▸ Work task
The pictures are to be omitted when the entries are reproduced exactly.

[Data extracted from a collection]
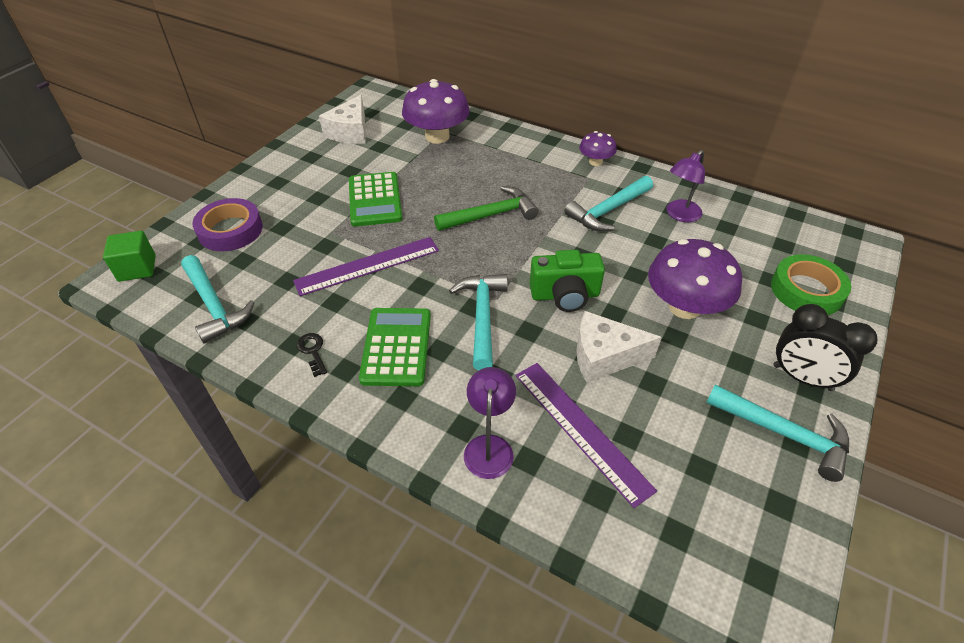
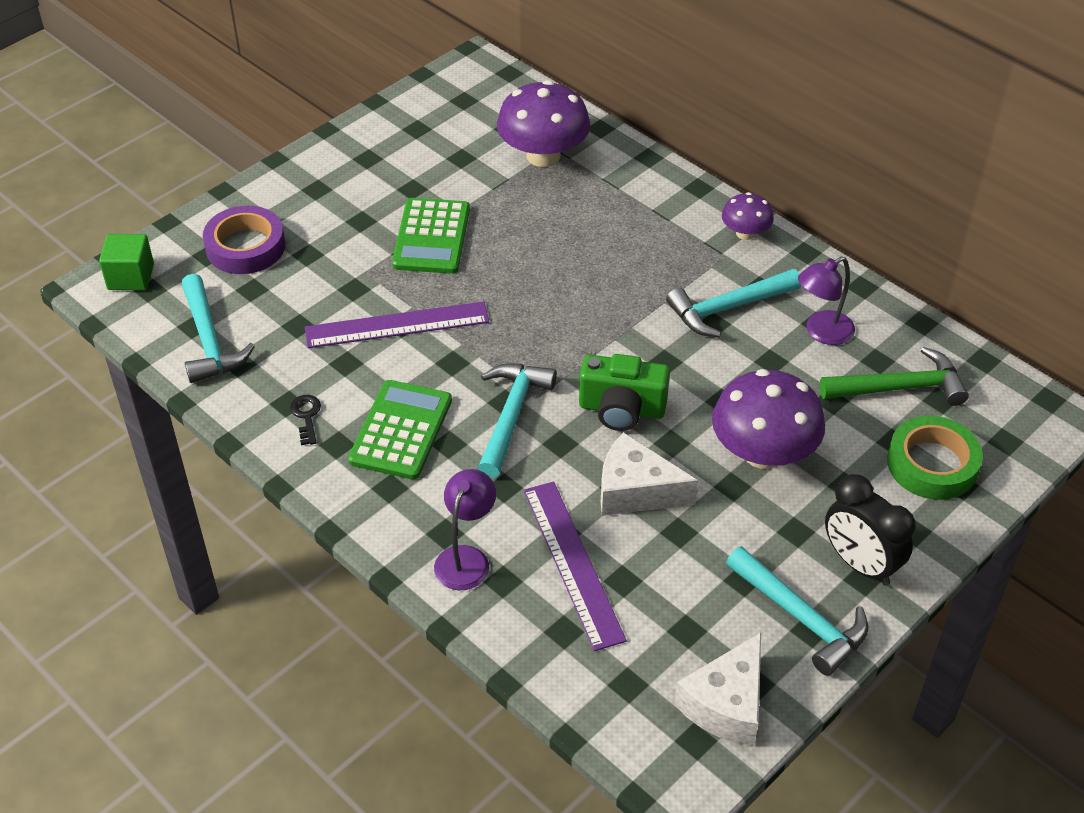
camera: 15 degrees right, 0 degrees up
(350, 132) = (428, 128): white cheese -> white cheese (726, 704)
(491, 215) = (572, 286): green hammer -> green hammer (900, 387)

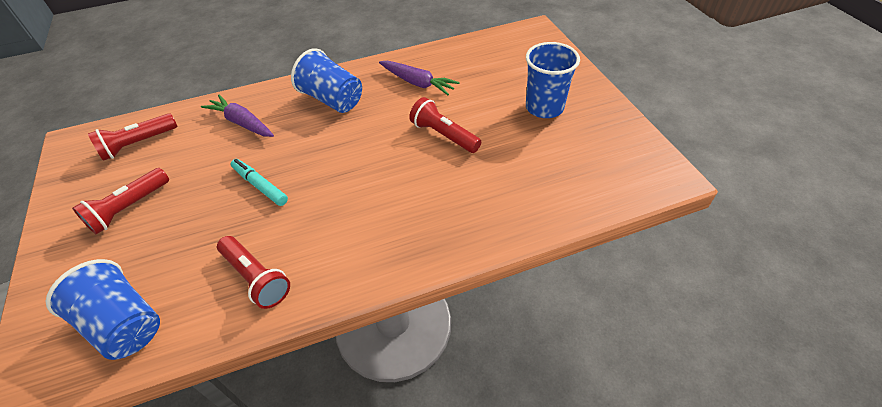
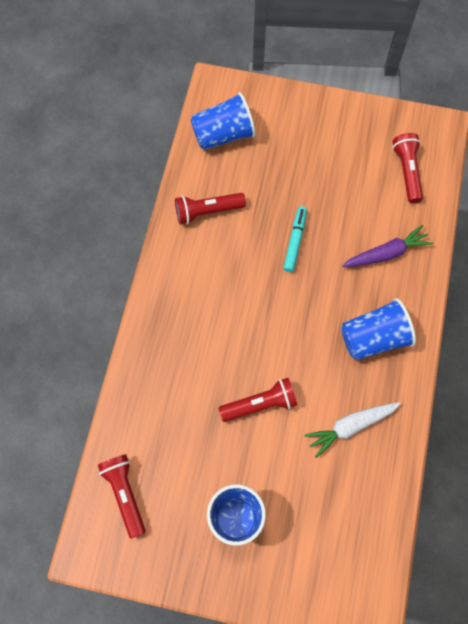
camera: 120 degrees right, 20 degrees up
(129, 208) = (329, 153): red flashlight -> red flashlight (125, 494)
(260, 186) = (295, 241): turquoise marker -> turquoise marker turned 60 degrees counterclockwise
(417, 83) = (350, 426): purple carrot -> white carrot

▸ Task answer
camera: 15 degrees right, 0 degrees up
(350, 132) = (428, 128): white cheese -> white cheese (726, 704)
(491, 215) = (572, 286): green hammer -> green hammer (900, 387)

camera: 120 degrees right, 20 degrees up
(129, 208) = (329, 153): red flashlight -> red flashlight (125, 494)
(260, 186) = (295, 241): turquoise marker -> turquoise marker turned 60 degrees counterclockwise
(417, 83) = (350, 426): purple carrot -> white carrot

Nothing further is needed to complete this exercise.